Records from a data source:
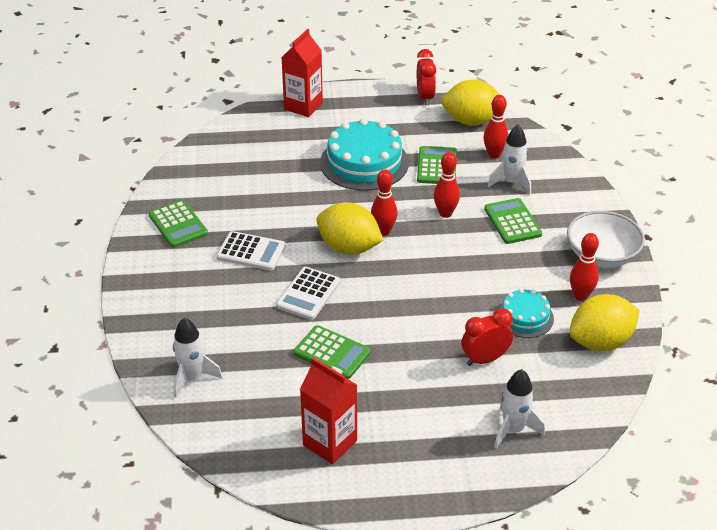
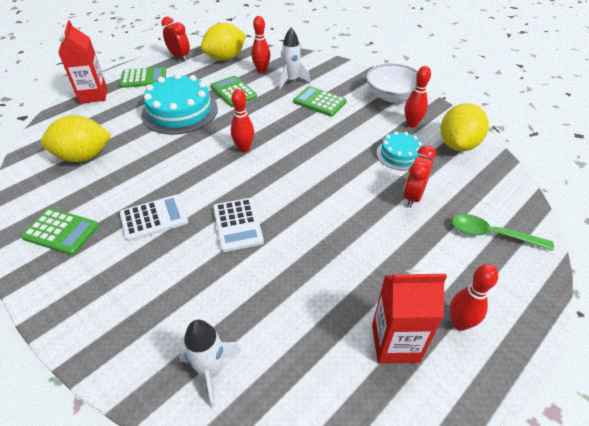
camera: 40 degrees left, 5 degrees up
(332, 353) = (308, 261): green calculator -> green calculator (143, 78)
(349, 248) = (231, 173): yellow lemon -> yellow lemon (83, 156)
(445, 213) = (272, 117): red bowling pin -> red bowling pin (459, 323)
(513, 429) = (492, 234): white rocket -> green spoon

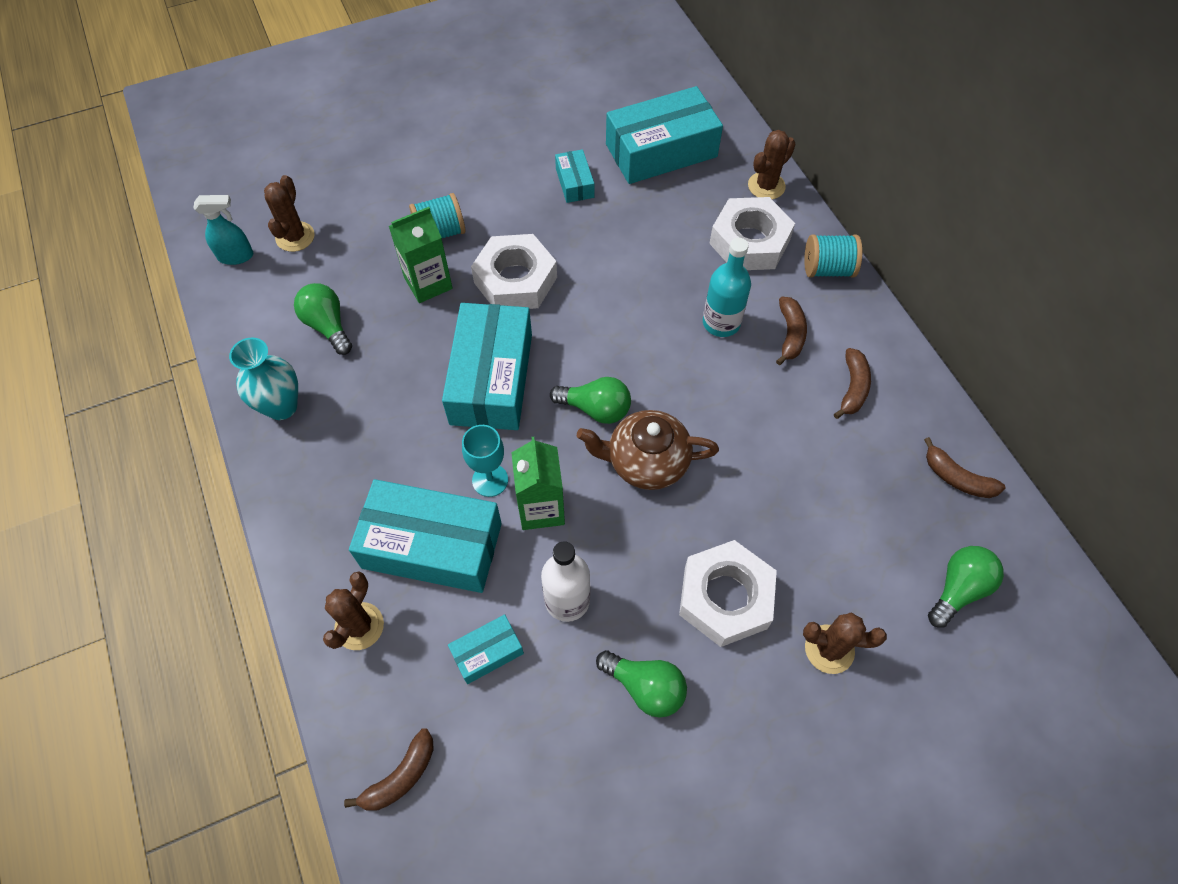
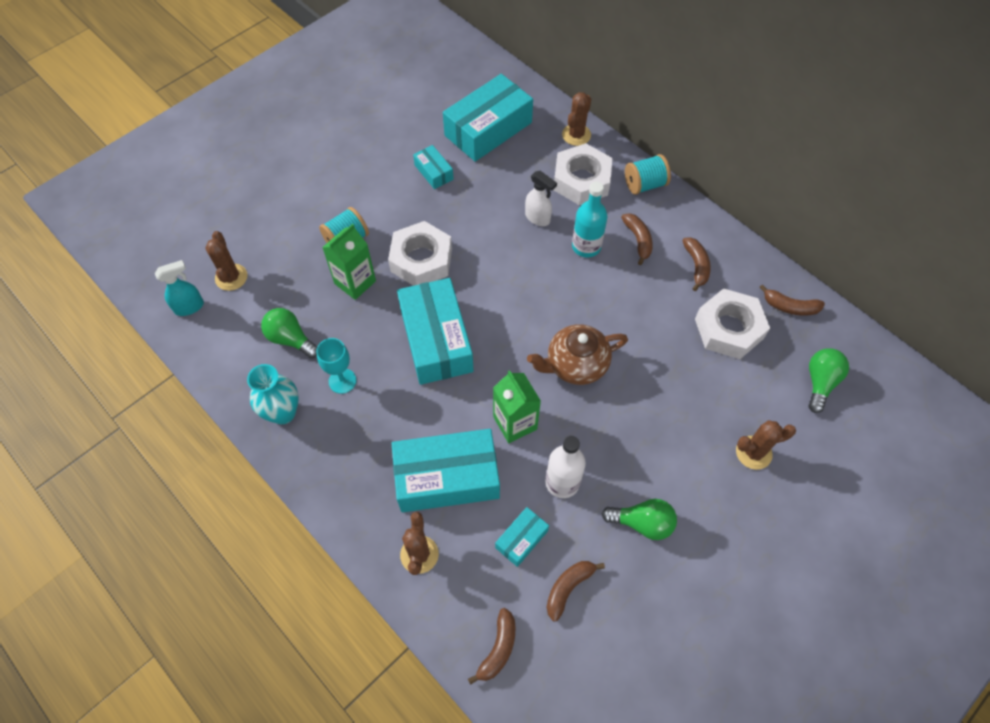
camera: 20 degrees left, 0 degrees up
(490, 480) = (468, 415): turquoise goblet -> turquoise goblet (342, 381)
(518, 734) = (568, 588): none -> brown banana
(596, 409) = (523, 338): green light bulb -> none
(676, 271) = (538, 218): none -> white spray bottle
(725, 597) = (670, 442): white nut -> white nut (729, 329)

# Required action
Would you return the records exactly, keeping out every picture?

# Answer to the exercise
camera: 40 degrees left, 5 degrees up
(332, 353) = (308, 261): green calculator -> green calculator (143, 78)
(349, 248) = (231, 173): yellow lemon -> yellow lemon (83, 156)
(445, 213) = (272, 117): red bowling pin -> red bowling pin (459, 323)
(513, 429) = (492, 234): white rocket -> green spoon

camera: 20 degrees left, 0 degrees up
(490, 480) = (468, 415): turquoise goblet -> turquoise goblet (342, 381)
(518, 734) = (568, 588): none -> brown banana
(596, 409) = (523, 338): green light bulb -> none
(676, 271) = (538, 218): none -> white spray bottle
(725, 597) = (670, 442): white nut -> white nut (729, 329)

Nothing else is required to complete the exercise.